▶ [Work order]
Start at the top and transcribe every record through the final line exactly.

▶ [Data for this exercise]
################
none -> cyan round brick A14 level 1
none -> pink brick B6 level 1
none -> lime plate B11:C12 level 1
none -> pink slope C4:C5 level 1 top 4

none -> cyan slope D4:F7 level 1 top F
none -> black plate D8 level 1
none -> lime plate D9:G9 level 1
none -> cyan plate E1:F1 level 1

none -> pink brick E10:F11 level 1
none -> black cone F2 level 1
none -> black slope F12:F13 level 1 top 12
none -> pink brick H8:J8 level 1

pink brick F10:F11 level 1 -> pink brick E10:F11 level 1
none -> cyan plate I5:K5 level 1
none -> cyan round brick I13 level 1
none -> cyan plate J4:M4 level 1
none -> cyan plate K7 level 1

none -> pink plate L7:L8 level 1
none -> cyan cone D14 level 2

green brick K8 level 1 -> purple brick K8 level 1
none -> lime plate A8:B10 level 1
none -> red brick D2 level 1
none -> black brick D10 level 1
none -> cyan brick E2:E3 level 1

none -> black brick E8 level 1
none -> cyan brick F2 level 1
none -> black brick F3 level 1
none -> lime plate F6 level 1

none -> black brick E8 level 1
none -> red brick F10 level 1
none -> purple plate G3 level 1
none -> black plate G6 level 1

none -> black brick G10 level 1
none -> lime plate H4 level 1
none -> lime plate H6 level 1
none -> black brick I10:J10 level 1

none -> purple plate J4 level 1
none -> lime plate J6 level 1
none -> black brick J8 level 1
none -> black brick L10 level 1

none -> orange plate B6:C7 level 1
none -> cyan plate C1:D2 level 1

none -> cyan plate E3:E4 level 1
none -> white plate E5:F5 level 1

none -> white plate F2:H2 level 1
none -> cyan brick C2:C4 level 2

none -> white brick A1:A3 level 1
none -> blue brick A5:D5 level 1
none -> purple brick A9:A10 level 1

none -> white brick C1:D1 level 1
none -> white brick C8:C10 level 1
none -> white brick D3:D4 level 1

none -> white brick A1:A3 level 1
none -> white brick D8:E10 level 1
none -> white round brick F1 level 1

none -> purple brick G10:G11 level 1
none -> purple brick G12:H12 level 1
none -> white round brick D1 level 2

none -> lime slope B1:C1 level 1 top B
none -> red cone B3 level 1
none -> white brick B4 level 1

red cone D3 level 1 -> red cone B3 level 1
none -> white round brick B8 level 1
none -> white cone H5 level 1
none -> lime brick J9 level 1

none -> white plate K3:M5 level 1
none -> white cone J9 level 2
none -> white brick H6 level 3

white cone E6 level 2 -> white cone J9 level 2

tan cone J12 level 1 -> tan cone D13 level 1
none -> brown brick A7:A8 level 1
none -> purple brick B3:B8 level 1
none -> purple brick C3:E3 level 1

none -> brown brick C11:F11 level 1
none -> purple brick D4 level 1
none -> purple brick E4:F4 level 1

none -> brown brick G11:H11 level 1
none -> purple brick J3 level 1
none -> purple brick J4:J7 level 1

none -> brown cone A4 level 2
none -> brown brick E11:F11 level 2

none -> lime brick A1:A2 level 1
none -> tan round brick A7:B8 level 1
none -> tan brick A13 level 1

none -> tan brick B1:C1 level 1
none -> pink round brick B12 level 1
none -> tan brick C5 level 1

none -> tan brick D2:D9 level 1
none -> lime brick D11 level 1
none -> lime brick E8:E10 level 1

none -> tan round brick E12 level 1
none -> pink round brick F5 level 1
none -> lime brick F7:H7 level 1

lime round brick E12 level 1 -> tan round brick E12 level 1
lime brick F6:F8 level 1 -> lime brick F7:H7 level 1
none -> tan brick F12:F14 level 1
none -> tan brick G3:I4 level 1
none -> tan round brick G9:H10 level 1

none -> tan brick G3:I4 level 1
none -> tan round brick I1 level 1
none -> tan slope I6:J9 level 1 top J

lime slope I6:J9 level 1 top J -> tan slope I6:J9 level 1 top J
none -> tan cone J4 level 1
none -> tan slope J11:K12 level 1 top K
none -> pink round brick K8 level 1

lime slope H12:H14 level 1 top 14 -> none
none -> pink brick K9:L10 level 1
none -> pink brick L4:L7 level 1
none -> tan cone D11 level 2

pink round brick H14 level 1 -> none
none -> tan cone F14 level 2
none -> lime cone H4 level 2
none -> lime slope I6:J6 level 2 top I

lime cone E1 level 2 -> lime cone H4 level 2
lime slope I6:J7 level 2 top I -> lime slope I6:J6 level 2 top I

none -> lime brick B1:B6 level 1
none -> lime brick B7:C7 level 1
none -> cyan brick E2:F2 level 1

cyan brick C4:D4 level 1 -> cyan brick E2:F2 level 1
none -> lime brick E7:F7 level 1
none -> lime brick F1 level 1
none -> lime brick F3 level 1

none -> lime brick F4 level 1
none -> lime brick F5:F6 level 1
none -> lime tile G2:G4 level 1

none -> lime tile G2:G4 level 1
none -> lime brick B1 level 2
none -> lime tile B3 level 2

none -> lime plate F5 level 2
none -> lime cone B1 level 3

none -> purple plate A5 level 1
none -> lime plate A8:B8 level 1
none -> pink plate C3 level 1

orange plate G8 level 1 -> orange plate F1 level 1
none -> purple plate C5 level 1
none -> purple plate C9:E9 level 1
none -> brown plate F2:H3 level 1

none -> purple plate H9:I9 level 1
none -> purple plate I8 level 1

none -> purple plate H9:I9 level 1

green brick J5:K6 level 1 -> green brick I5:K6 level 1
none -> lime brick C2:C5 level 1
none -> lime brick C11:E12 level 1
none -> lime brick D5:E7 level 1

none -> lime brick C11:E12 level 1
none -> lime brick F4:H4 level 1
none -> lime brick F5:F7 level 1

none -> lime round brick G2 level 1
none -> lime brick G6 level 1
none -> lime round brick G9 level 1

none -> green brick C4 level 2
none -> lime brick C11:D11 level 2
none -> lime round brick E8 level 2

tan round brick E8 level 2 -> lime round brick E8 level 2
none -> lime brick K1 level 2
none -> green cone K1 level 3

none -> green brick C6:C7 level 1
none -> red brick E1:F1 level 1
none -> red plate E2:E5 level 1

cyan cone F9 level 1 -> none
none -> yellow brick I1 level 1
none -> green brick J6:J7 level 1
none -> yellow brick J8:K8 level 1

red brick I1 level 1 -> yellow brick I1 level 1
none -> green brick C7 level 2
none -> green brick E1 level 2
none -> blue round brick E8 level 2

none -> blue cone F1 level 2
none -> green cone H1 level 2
################
▶ [Exercise solution]
none -> cyan round brick A14 level 1
none -> pink brick B6 level 1
none -> lime plate B11:C12 level 1
none -> pink slope C4:C5 level 1 top 4

none -> cyan slope D4:F7 level 1 top F
none -> black plate D8 level 1
none -> lime plate D9:G9 level 1
none -> cyan plate E1:F1 level 1

none -> pink brick E10:F11 level 1
none -> black cone F2 level 1
none -> black slope F12:F13 level 1 top 12
none -> pink brick H8:J8 level 1

pink brick F10:F11 level 1 -> pink brick E10:F11 level 1
none -> cyan plate I5:K5 level 1
none -> cyan round brick I13 level 1
none -> cyan plate J4:M4 level 1
none -> cyan plate K7 level 1

none -> pink plate L7:L8 level 1
none -> cyan cone D14 level 2

green brick K8 level 1 -> purple brick K8 level 1
none -> lime plate A8:B10 level 1
none -> red brick D2 level 1
none -> black brick D10 level 1
none -> cyan brick E2:E3 level 1

none -> black brick E8 level 1
none -> cyan brick F2 level 1
none -> black brick F3 level 1
none -> lime plate F6 level 1

none -> black brick E8 level 1
none -> red brick F10 level 1
none -> purple plate G3 level 1
none -> black plate G6 level 1

none -> black brick G10 level 1
none -> lime plate H4 level 1
none -> lime plate H6 level 1
none -> black brick I10:J10 level 1

none -> purple plate J4 level 1
none -> lime plate J6 level 1
none -> black brick J8 level 1
none -> black brick L10 level 1

none -> orange plate B6:C7 level 1
none -> cyan plate C1:D2 level 1

none -> cyan plate E3:E4 level 1
none -> white plate E5:F5 level 1

none -> white plate F2:H2 level 1
none -> cyan brick C2:C4 level 2

none -> white brick A1:A3 level 1
none -> blue brick A5:D5 level 1
none -> purple brick A9:A10 level 1

none -> white brick C1:D1 level 1
none -> white brick C8:C10 level 1
none -> white brick D3:D4 level 1

none -> white brick A1:A3 level 1
none -> white brick D8:E10 level 1
none -> white round brick F1 level 1

none -> purple brick G10:G11 level 1
none -> purple brick G12:H12 level 1
none -> white round brick D1 level 2

none -> lime slope B1:C1 level 1 top B
none -> red cone B3 level 1
none -> white brick B4 level 1

red cone D3 level 1 -> red cone B3 level 1
none -> white round brick B8 level 1
none -> white cone H5 level 1
none -> lime brick J9 level 1

none -> white plate K3:M5 level 1
none -> white cone J9 level 2
none -> white brick H6 level 3

white cone E6 level 2 -> white cone J9 level 2

tan cone J12 level 1 -> tan cone D13 level 1
none -> brown brick A7:A8 level 1
none -> purple brick B3:B8 level 1
none -> purple brick C3:E3 level 1

none -> brown brick C11:F11 level 1
none -> purple brick D4 level 1
none -> purple brick E4:F4 level 1

none -> brown brick G11:H11 level 1
none -> purple brick J3 level 1
none -> purple brick J4:J7 level 1

none -> brown cone A4 level 2
none -> brown brick E11:F11 level 2

none -> lime brick A1:A2 level 1
none -> tan round brick A7:B8 level 1
none -> tan brick A13 level 1

none -> tan brick B1:C1 level 1
none -> pink round brick B12 level 1
none -> tan brick C5 level 1

none -> tan brick D2:D9 level 1
none -> lime brick D11 level 1
none -> lime brick E8:E10 level 1

none -> tan round brick E12 level 1
none -> pink round brick F5 level 1
none -> lime brick F7:H7 level 1

lime round brick E12 level 1 -> tan round brick E12 level 1
lime brick F6:F8 level 1 -> lime brick F7:H7 level 1
none -> tan brick F12:F14 level 1
none -> tan brick G3:I4 level 1
none -> tan round brick G9:H10 level 1

none -> tan brick G3:I4 level 1
none -> tan round brick I1 level 1
none -> tan slope I6:J9 level 1 top J

lime slope I6:J9 level 1 top J -> tan slope I6:J9 level 1 top J
none -> tan cone J4 level 1
none -> tan slope J11:K12 level 1 top K
none -> pink round brick K8 level 1

lime slope H12:H14 level 1 top 14 -> none
none -> pink brick K9:L10 level 1
none -> pink brick L4:L7 level 1
none -> tan cone D11 level 2

pink round brick H14 level 1 -> none
none -> tan cone F14 level 2
none -> lime cone H4 level 2
none -> lime slope I6:J6 level 2 top I

lime cone E1 level 2 -> lime cone H4 level 2
lime slope I6:J7 level 2 top I -> lime slope I6:J6 level 2 top I

none -> lime brick B1:B6 level 1
none -> lime brick B7:C7 level 1
none -> cyan brick E2:F2 level 1

cyan brick C4:D4 level 1 -> cyan brick E2:F2 level 1
none -> lime brick E7:F7 level 1
none -> lime brick F1 level 1
none -> lime brick F3 level 1

none -> lime brick F4 level 1
none -> lime brick F5:F6 level 1
none -> lime tile G2:G4 level 1

none -> lime tile G2:G4 level 1
none -> lime brick B1 level 2
none -> lime tile B3 level 2

none -> lime plate F5 level 2
none -> lime cone B1 level 3

none -> purple plate A5 level 1
none -> lime plate A8:B8 level 1
none -> pink plate C3 level 1

orange plate G8 level 1 -> orange plate F1 level 1
none -> purple plate C5 level 1
none -> purple plate C9:E9 level 1
none -> brown plate F2:H3 level 1

none -> purple plate H9:I9 level 1
none -> purple plate I8 level 1

none -> purple plate H9:I9 level 1

green brick J5:K6 level 1 -> green brick I5:K6 level 1
none -> lime brick C2:C5 level 1
none -> lime brick C11:E12 level 1
none -> lime brick D5:E7 level 1

none -> lime brick C11:E12 level 1
none -> lime brick F4:H4 level 1
none -> lime brick F5:F7 level 1

none -> lime round brick G2 level 1
none -> lime brick G6 level 1
none -> lime round brick G9 level 1

none -> green brick C4 level 2
none -> lime brick C11:D11 level 2
none -> lime round brick E8 level 2

tan round brick E8 level 2 -> lime round brick E8 level 2
none -> lime brick K1 level 2
none -> green cone K1 level 3

none -> green brick C6:C7 level 1
none -> red brick E1:F1 level 1
none -> red plate E2:E5 level 1

cyan cone F9 level 1 -> none
none -> yellow brick I1 level 1
none -> green brick J6:J7 level 1
none -> yellow brick J8:K8 level 1

red brick I1 level 1 -> yellow brick I1 level 1
none -> green brick C7 level 2
none -> green brick E1 level 2
none -> blue round brick E8 level 2

none -> blue cone F1 level 2
none -> green cone H1 level 2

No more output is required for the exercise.